## Assignment
Without the images, output every record exactly as it appears.

Segment Start: Material for this exercise

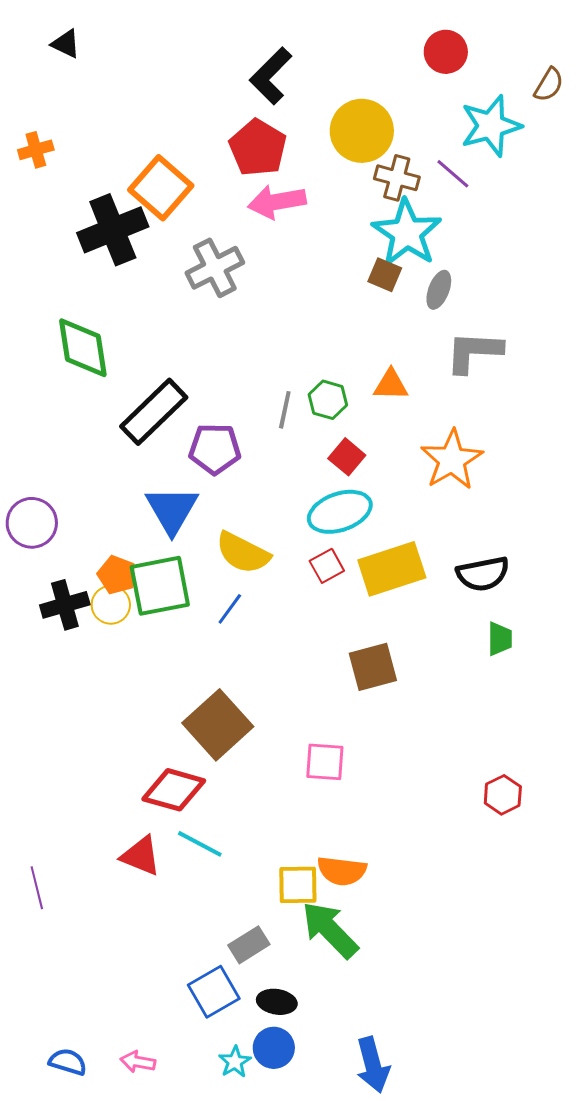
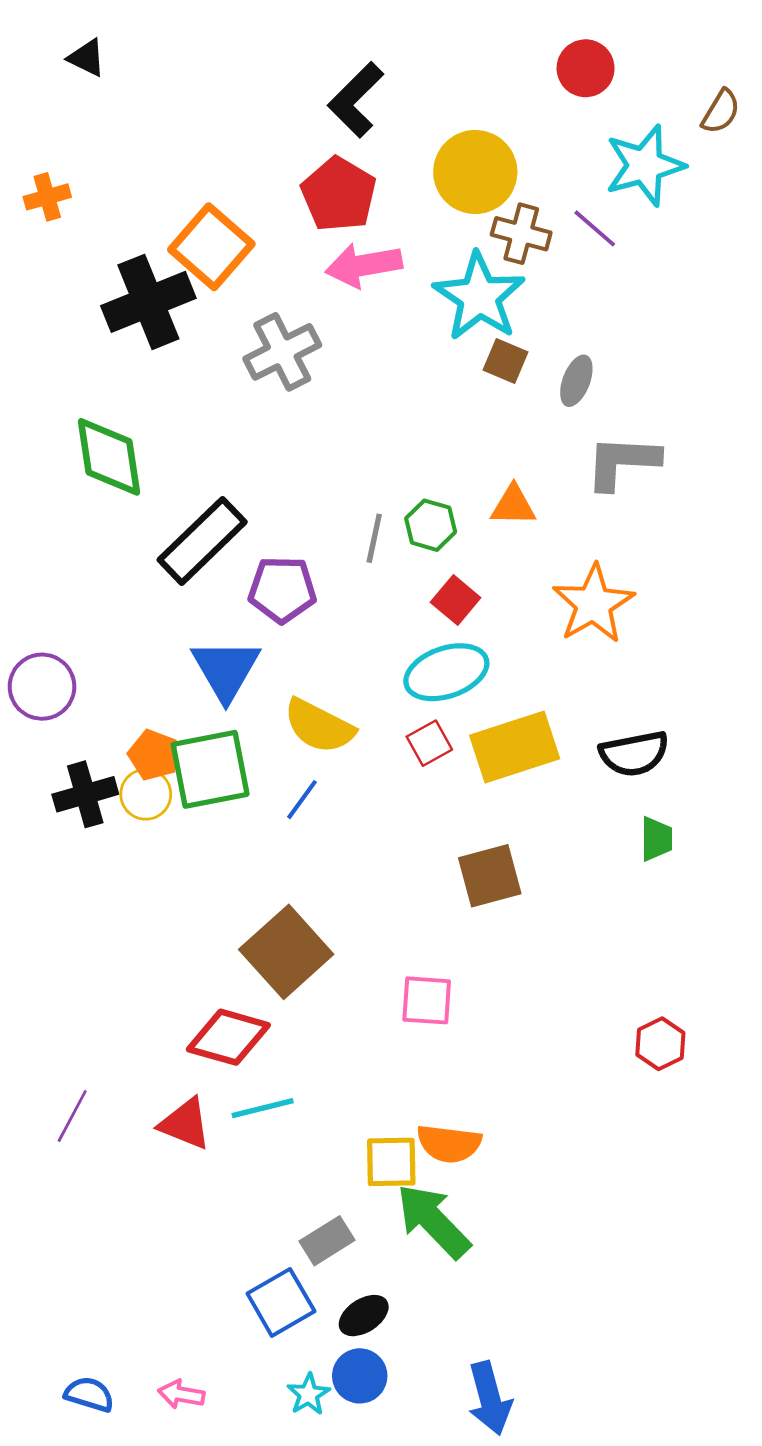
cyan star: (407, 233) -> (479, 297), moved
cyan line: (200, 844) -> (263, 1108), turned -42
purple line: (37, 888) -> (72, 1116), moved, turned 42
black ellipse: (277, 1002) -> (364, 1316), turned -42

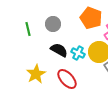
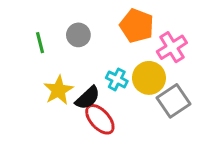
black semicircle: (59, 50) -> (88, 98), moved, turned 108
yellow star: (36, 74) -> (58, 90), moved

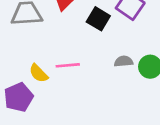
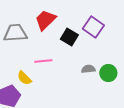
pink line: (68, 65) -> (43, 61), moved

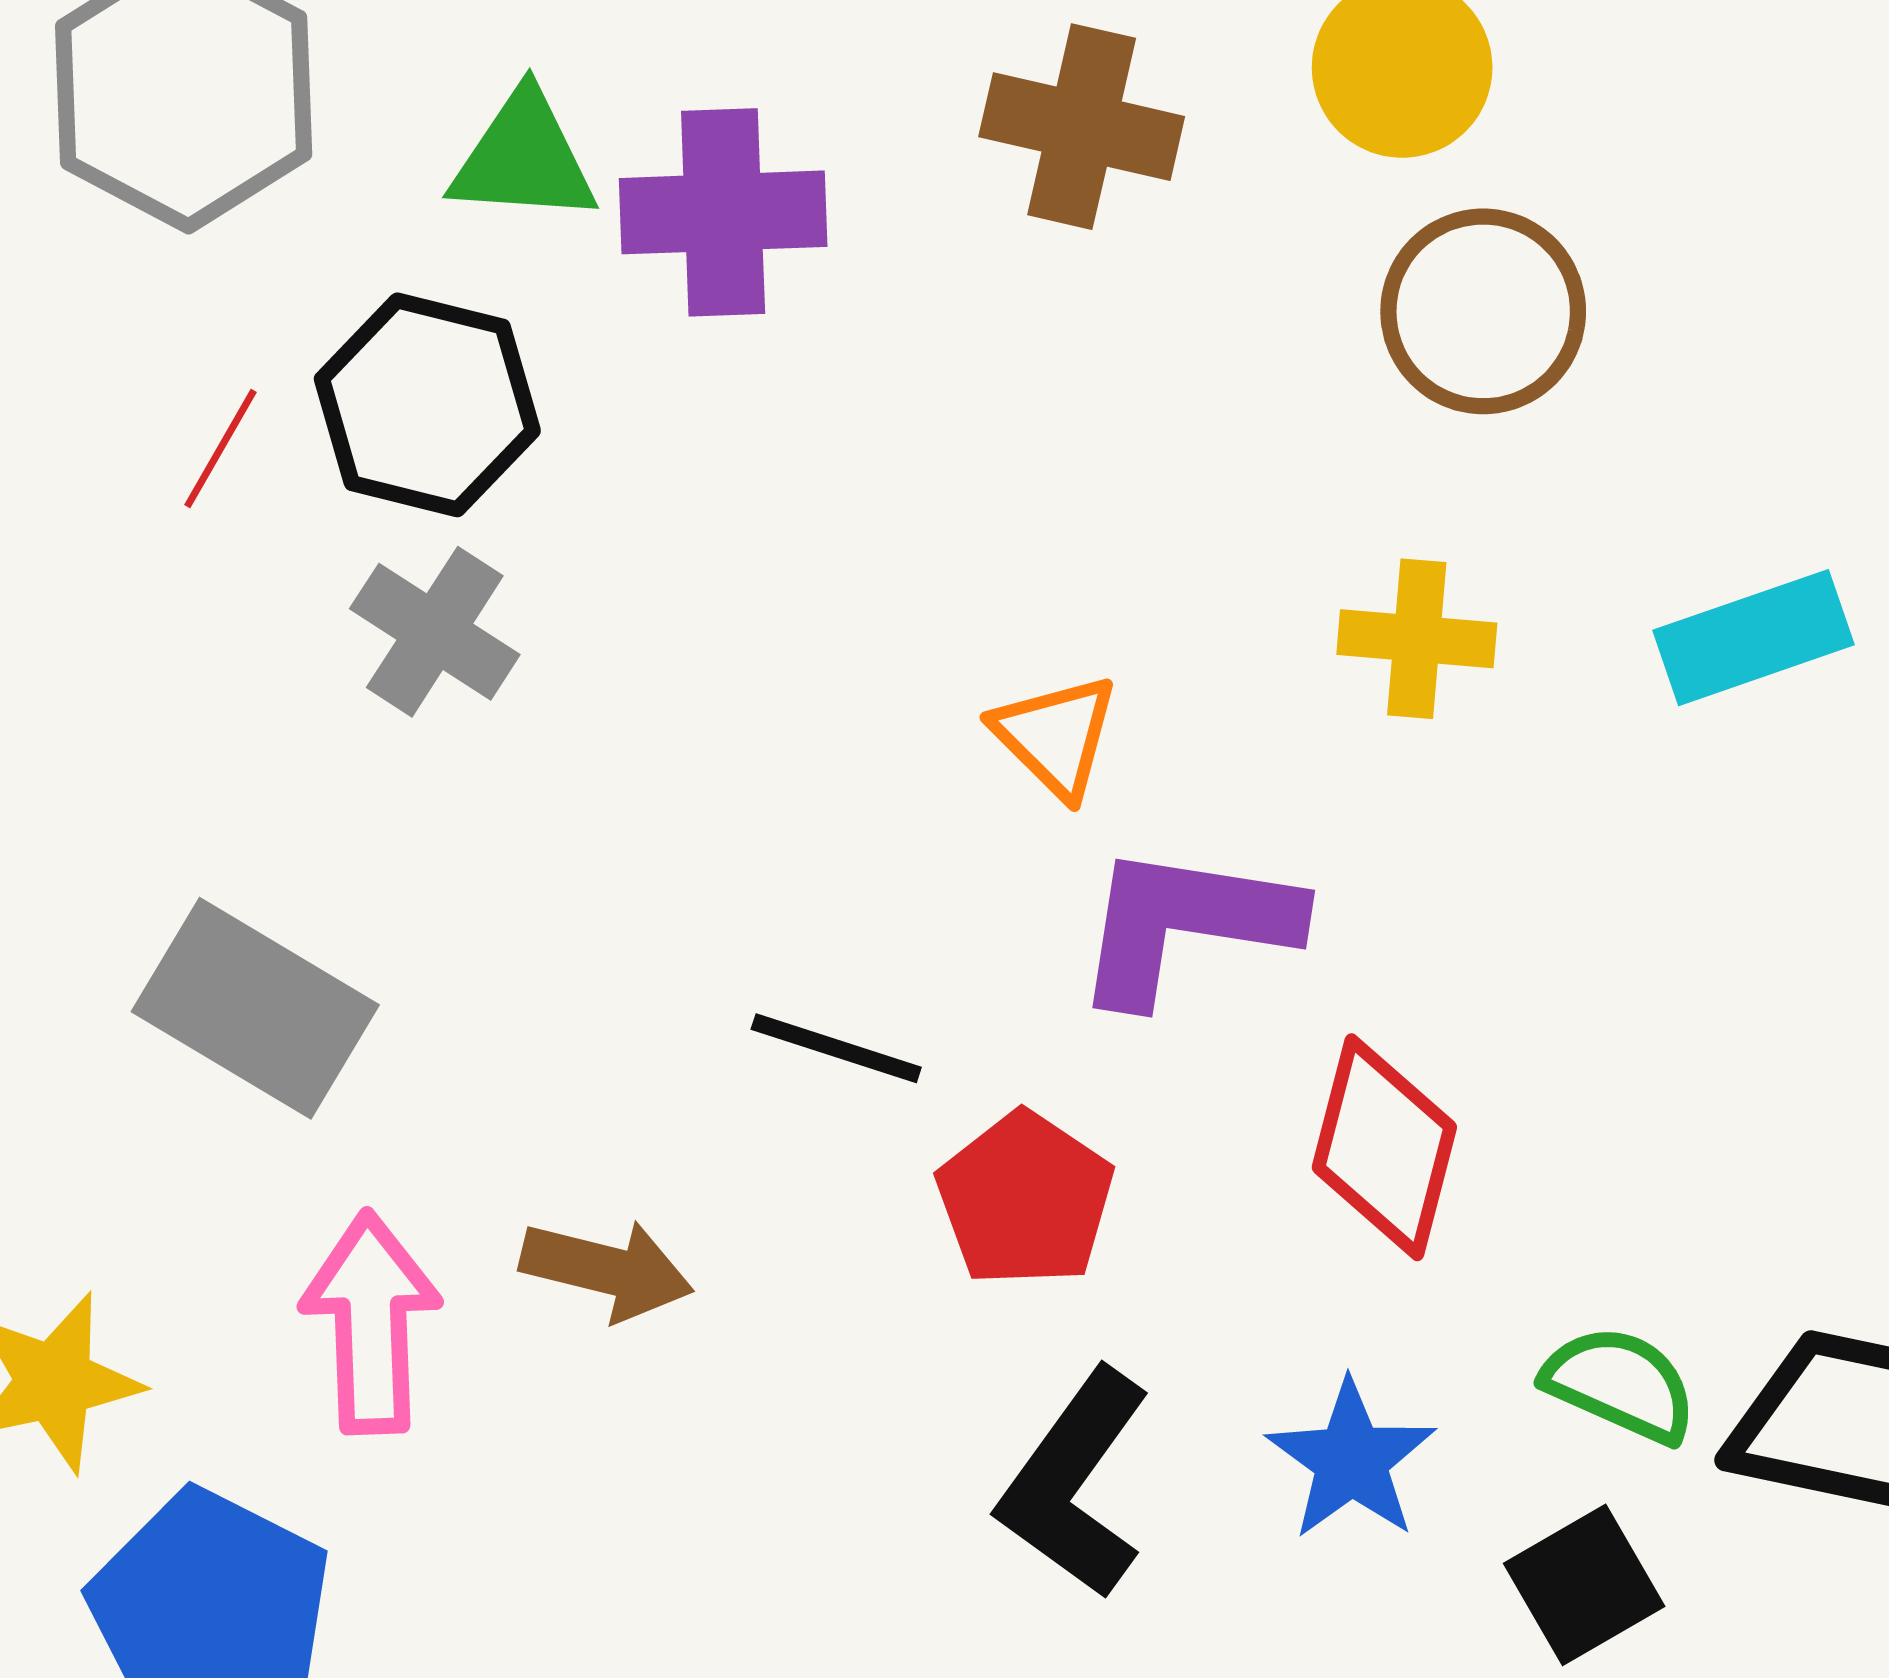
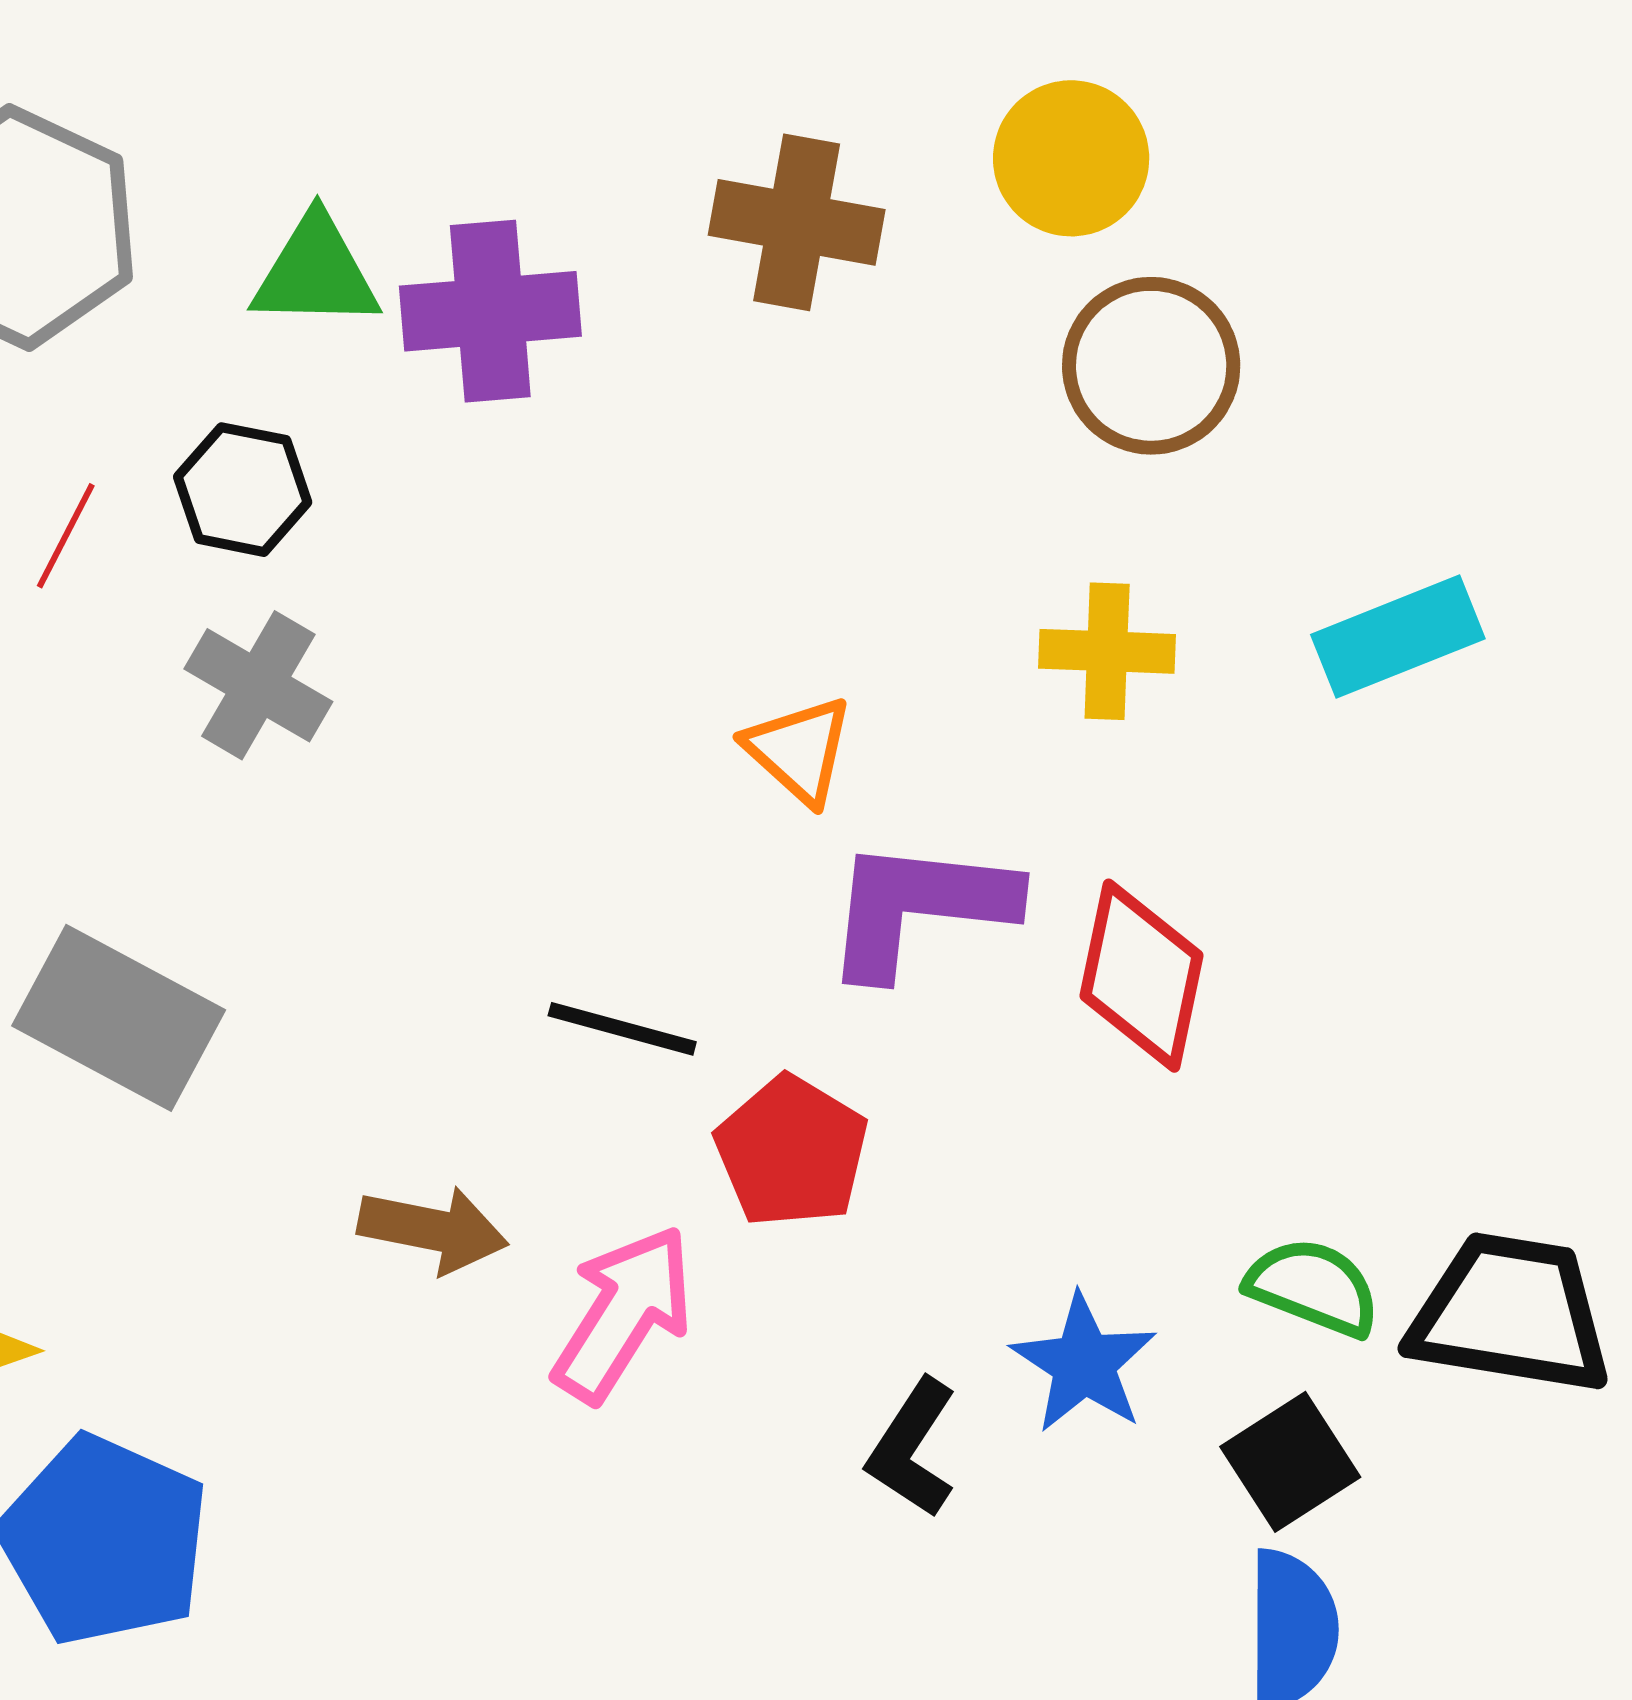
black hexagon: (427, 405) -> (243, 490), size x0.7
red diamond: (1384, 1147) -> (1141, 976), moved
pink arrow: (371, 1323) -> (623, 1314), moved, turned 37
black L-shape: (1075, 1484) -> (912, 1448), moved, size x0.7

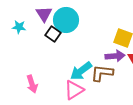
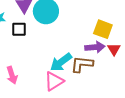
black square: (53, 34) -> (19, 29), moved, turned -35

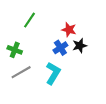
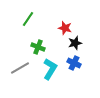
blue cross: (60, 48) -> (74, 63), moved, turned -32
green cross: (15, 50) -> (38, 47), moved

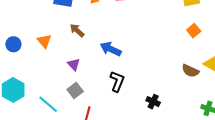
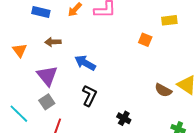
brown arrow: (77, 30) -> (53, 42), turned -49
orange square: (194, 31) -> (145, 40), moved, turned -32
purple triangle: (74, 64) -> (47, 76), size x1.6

Segment End: Material for this exercise

## Result
cyan star: (407, 233) -> (479, 297), moved
cyan line: (200, 844) -> (263, 1108), turned -42
purple line: (37, 888) -> (72, 1116), moved, turned 42
black ellipse: (277, 1002) -> (364, 1316), turned -42

black semicircle: (59, 50) -> (88, 98), moved, turned 108
yellow star: (36, 74) -> (58, 90), moved

pink line: (68, 65) -> (43, 61), moved

black hexagon: (427, 405) -> (243, 490), size x0.7
red diamond: (1384, 1147) -> (1141, 976), moved
pink arrow: (371, 1323) -> (623, 1314), moved, turned 37
black L-shape: (1075, 1484) -> (912, 1448), moved, size x0.7

black square: (53, 34) -> (19, 29), moved, turned -35

blue cross: (60, 48) -> (74, 63), moved, turned -32
green cross: (15, 50) -> (38, 47), moved

brown arrow: (77, 30) -> (53, 42), turned -49
orange square: (194, 31) -> (145, 40), moved, turned -32
purple triangle: (74, 64) -> (47, 76), size x1.6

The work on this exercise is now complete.